▶ _DATASET RECORDS_
****************************************
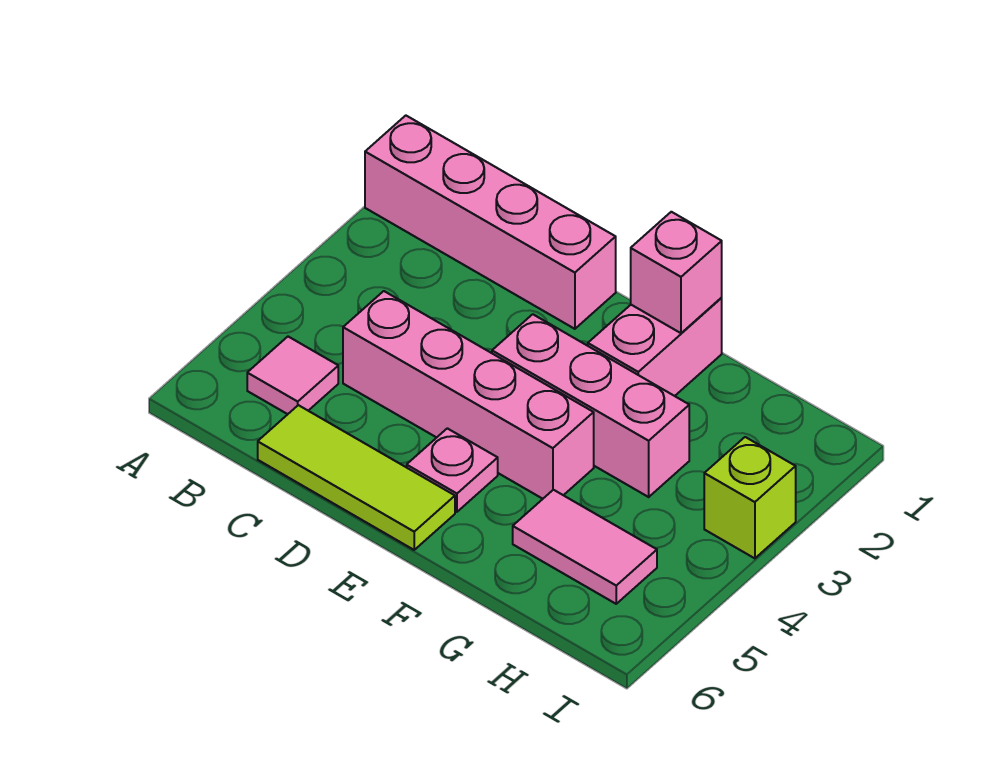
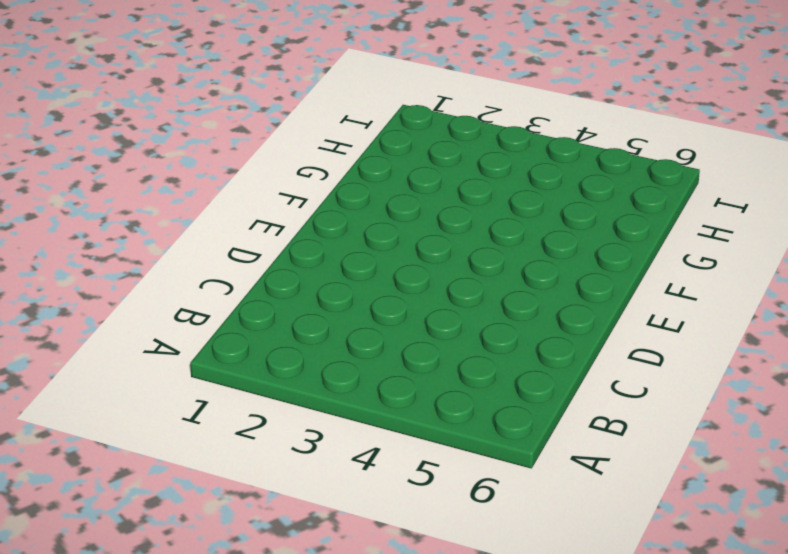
none -> pink 1x4 brick [365,116,616,329]
none -> pink 1x1 tile [247,337,338,414]

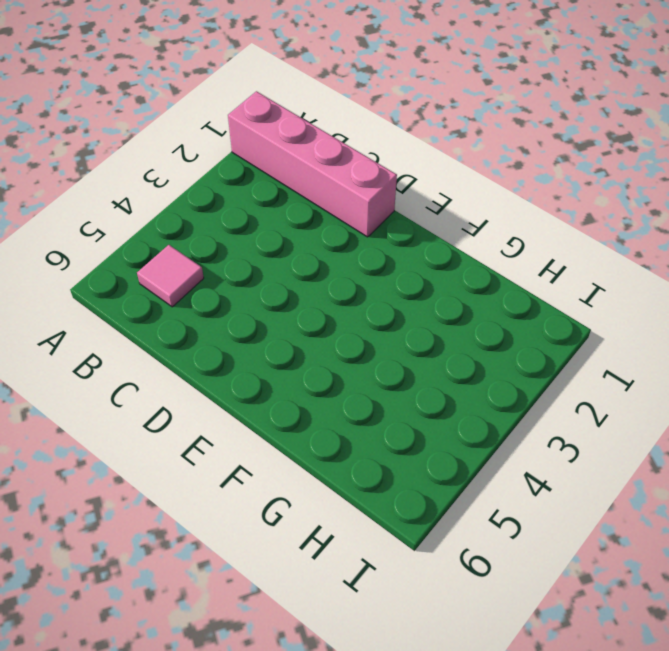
none -> pink 1x4 brick [343,291,594,499]
none -> lime 1x3 tile [258,405,455,550]

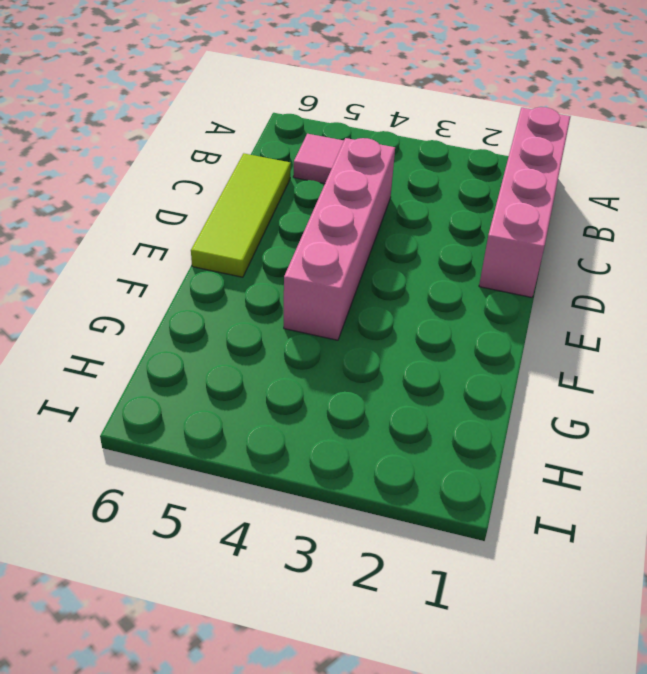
none -> pink 1x3 brick [492,314,689,497]
none -> pink 1x1 plate [407,428,498,512]

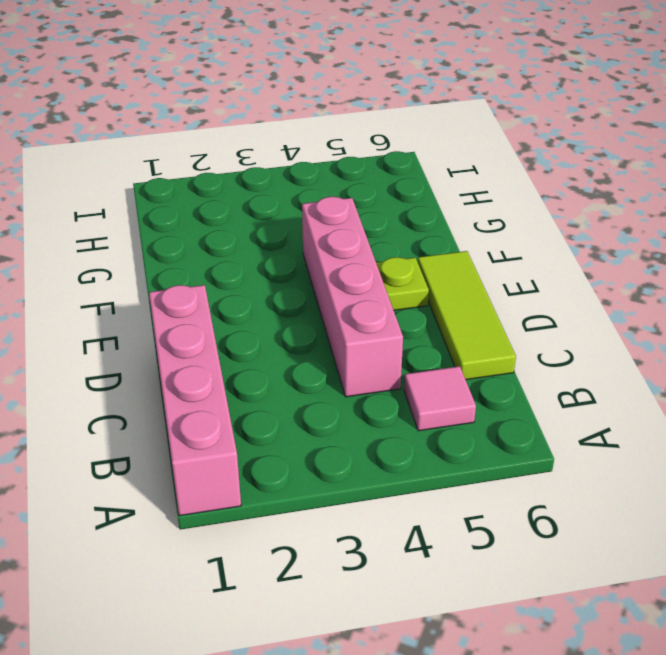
lime 1x1 plate [376,257,429,310] -> pink 1x1 plate [407,428,498,512]
none -> pink 1x3 brick [492,314,689,497]
none -> pink 1x2 brick [588,298,722,396]

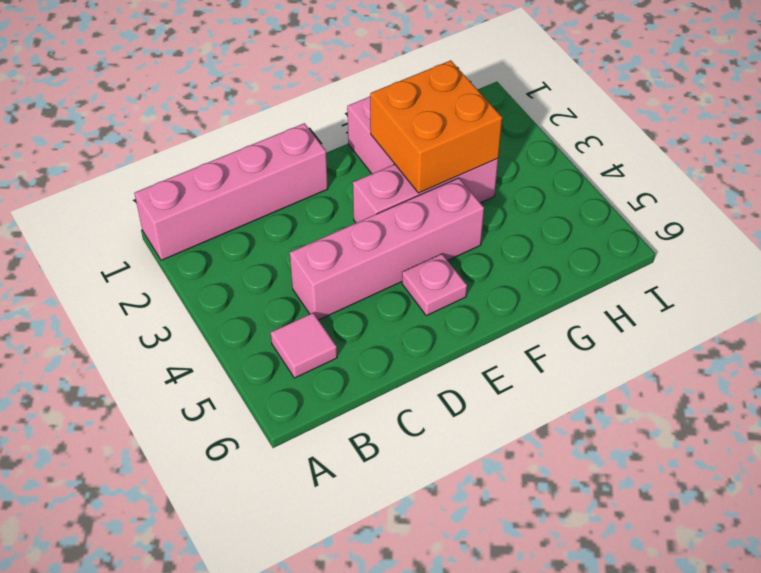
orange 2x2 brick [370,60,502,193] -> none
none -> lime 1x3 tile [258,405,455,550]
none -> pink 1x2 tile [513,490,657,604]

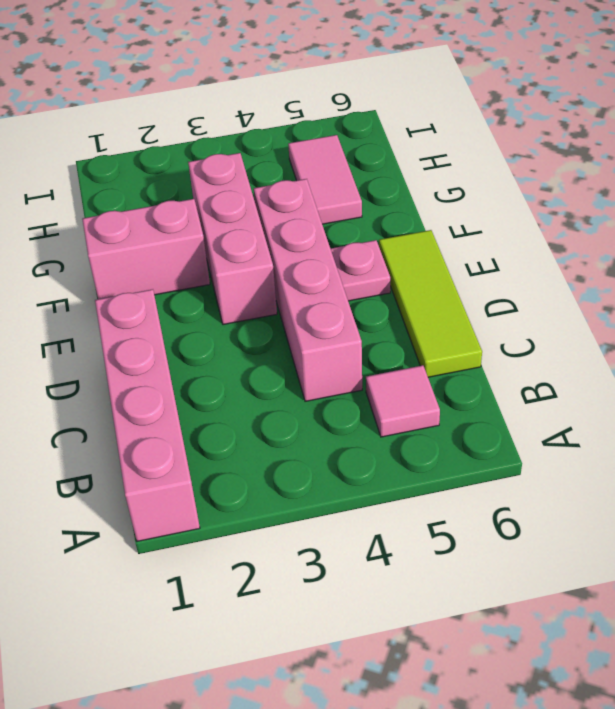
none -> lime 1x1 brick [704,437,796,558]
none -> pink 1x1 brick [631,212,722,333]

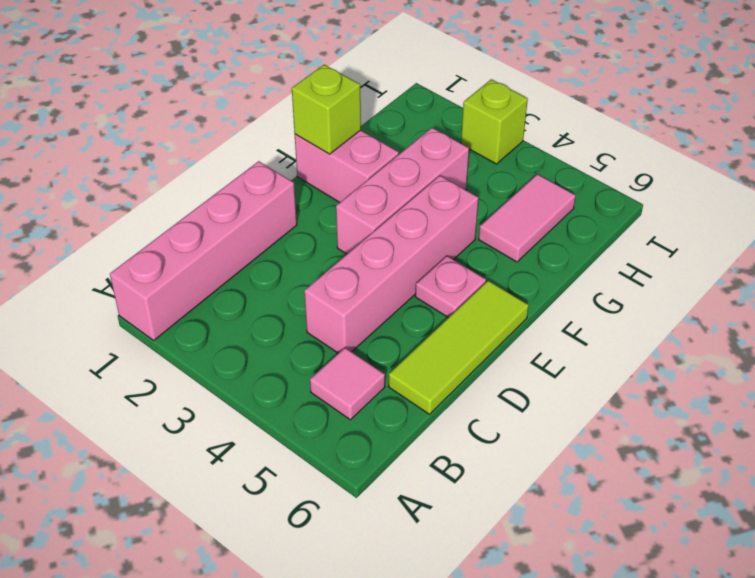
lime 1x1 brick [292,65,361,154] -> pink 1x1 brick [631,212,722,333]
****************************************
Lines containing the string "tile" are the ones to copy from the entries above.

▶ _RESULT_
none -> pink 1x1 tile [247,337,338,414]
none -> lime 1x3 tile [258,405,455,550]
none -> lime 1x3 tile [258,405,455,550]
none -> pink 1x2 tile [513,490,657,604]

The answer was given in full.